WHAT IS NEEDED :: From the line with "(239, 128) = (780, 188): none -> brown jar" through the line with "(249, 330) = (437, 223): none", inclusive, return each line of the data below exactly and leave the rest out.

-- DATA LISTING follows --

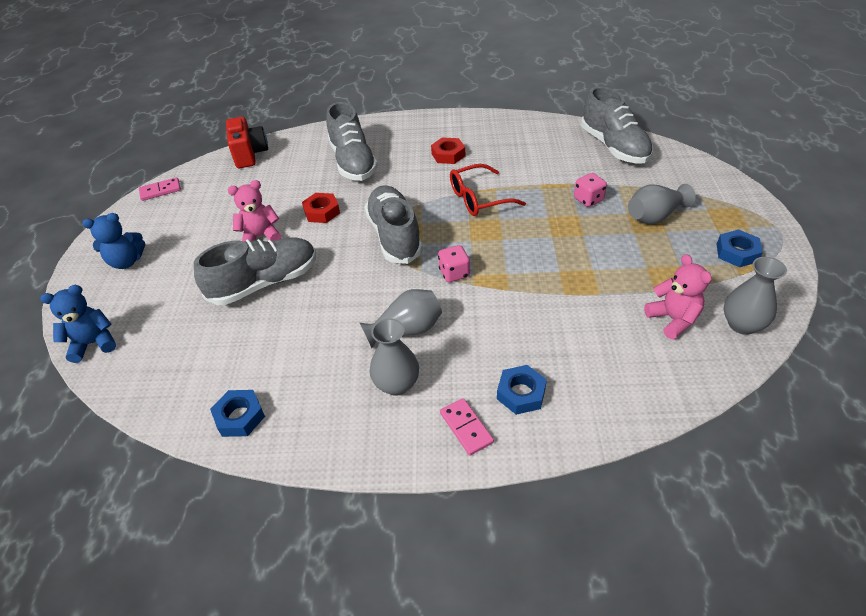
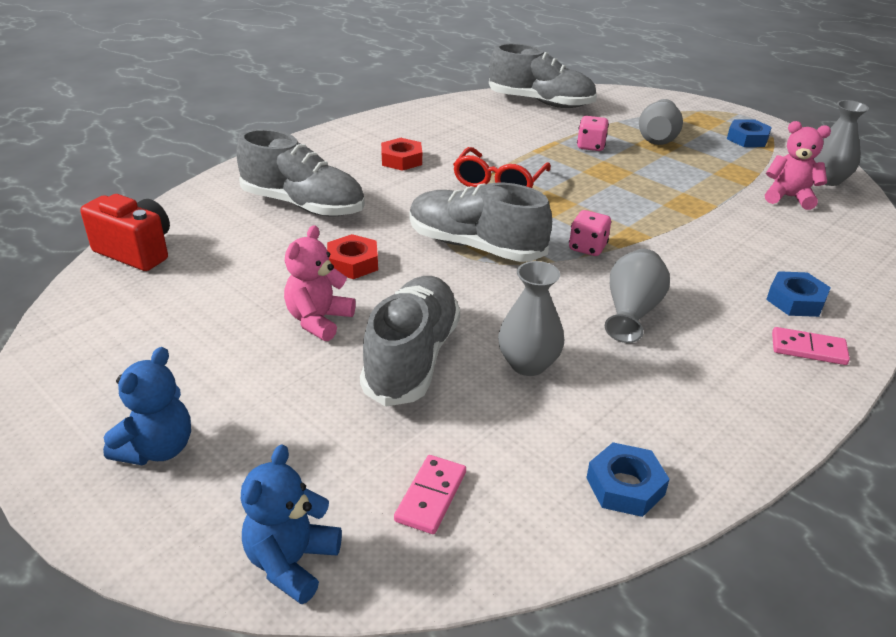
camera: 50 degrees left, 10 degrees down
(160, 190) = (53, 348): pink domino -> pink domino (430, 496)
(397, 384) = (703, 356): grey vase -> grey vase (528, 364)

-- DATA LISTING concluded --
-- DATA LISTING follows --

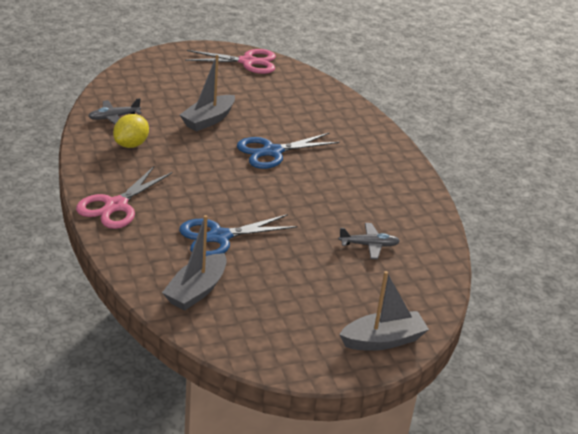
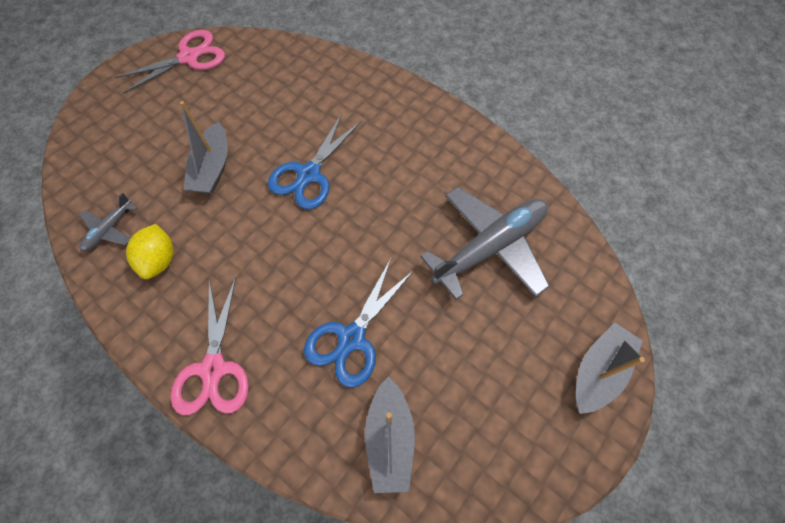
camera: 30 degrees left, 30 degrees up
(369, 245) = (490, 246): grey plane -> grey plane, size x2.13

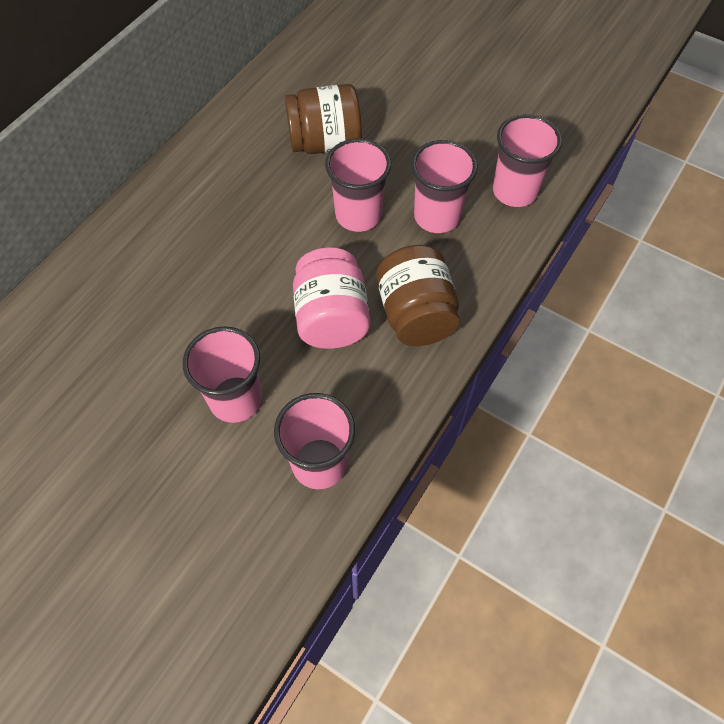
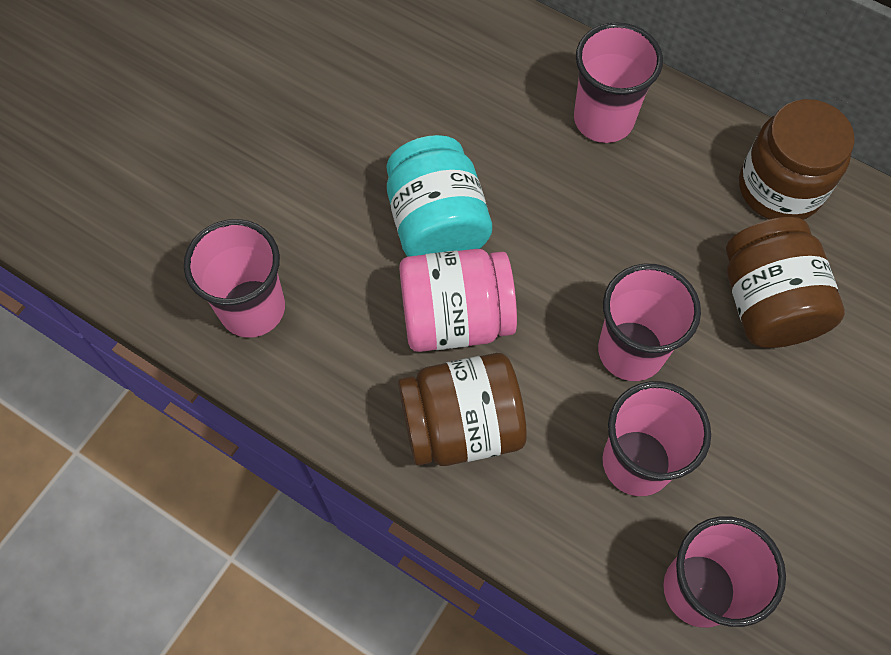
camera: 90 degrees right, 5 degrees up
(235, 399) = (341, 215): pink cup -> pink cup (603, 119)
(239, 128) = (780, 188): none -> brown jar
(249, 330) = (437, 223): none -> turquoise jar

-- DATA LISTING concluded --

SOLUTION BELOW ::
(239, 128) = (780, 188): none -> brown jar
(249, 330) = (437, 223): none -> turquoise jar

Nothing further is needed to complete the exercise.